Exactly the lines from the opening of the records through the line containing "R5: 15k (GND, N27) -> 15k (GND, N20)" should be copied, with both included.

::::::::

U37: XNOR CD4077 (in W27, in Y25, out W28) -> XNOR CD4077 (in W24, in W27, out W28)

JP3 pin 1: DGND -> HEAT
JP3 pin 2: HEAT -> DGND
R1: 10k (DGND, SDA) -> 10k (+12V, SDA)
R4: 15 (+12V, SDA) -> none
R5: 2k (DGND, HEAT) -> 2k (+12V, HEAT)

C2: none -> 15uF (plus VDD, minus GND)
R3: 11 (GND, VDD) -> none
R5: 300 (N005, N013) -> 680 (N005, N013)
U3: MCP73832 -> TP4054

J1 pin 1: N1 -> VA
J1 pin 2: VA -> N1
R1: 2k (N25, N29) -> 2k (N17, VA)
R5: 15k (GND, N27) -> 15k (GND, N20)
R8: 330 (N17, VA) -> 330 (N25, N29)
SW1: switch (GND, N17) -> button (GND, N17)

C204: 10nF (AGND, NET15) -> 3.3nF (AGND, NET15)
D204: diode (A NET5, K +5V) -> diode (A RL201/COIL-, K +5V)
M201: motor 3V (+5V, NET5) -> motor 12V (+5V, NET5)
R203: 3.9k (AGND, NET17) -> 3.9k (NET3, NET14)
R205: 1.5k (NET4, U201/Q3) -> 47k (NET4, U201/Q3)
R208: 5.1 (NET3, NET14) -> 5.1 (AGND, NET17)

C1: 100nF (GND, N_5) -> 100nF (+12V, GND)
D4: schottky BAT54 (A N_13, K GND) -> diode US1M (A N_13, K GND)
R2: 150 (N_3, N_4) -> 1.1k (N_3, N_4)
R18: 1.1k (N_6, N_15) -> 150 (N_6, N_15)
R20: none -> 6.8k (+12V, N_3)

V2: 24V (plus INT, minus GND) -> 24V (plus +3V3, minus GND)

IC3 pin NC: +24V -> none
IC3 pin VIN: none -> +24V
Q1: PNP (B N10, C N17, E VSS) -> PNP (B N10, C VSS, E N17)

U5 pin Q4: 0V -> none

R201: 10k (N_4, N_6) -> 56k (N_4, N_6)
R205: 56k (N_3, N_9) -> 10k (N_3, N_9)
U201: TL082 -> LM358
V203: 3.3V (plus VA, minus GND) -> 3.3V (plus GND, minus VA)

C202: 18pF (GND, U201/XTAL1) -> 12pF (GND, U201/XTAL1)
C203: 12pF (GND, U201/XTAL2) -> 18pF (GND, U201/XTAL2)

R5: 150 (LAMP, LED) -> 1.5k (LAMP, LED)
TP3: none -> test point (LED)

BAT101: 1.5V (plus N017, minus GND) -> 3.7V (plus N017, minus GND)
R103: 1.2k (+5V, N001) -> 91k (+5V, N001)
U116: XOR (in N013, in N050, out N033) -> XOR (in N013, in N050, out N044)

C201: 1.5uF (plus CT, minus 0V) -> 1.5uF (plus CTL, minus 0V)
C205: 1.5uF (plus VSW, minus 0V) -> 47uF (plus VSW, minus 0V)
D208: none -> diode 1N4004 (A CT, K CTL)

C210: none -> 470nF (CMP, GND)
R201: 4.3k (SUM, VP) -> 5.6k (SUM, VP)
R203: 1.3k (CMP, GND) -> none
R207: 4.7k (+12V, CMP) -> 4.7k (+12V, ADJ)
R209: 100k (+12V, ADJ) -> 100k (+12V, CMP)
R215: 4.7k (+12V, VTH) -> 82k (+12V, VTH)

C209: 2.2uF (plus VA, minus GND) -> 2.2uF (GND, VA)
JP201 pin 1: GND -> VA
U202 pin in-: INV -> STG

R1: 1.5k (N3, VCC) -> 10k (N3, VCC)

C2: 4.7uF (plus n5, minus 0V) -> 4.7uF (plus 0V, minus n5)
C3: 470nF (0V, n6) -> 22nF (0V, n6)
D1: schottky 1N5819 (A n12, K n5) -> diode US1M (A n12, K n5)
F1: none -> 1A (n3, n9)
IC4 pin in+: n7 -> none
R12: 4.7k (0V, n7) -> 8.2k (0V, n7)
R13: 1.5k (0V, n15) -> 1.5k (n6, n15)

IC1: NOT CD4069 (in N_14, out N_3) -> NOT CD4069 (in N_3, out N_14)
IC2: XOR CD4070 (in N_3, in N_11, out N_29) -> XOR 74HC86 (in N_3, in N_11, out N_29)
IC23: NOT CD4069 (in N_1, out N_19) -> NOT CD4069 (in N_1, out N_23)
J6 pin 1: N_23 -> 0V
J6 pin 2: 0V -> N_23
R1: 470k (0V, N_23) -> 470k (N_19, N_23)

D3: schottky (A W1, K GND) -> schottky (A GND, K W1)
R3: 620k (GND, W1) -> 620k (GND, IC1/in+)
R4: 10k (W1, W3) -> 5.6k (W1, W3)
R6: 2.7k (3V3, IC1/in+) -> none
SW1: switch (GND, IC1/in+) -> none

::::::::

=== Exercise result ===
U37: XNOR CD4077 (in W27, in Y25, out W28) -> XNOR CD4077 (in W24, in W27, out W28)

JP3 pin 1: DGND -> HEAT
JP3 pin 2: HEAT -> DGND
R1: 10k (DGND, SDA) -> 10k (+12V, SDA)
R4: 15 (+12V, SDA) -> none
R5: 2k (DGND, HEAT) -> 2k (+12V, HEAT)

C2: none -> 15uF (plus VDD, minus GND)
R3: 11 (GND, VDD) -> none
R5: 300 (N005, N013) -> 680 (N005, N013)
U3: MCP73832 -> TP4054

J1 pin 1: N1 -> VA
J1 pin 2: VA -> N1
R1: 2k (N25, N29) -> 2k (N17, VA)
R5: 15k (GND, N27) -> 15k (GND, N20)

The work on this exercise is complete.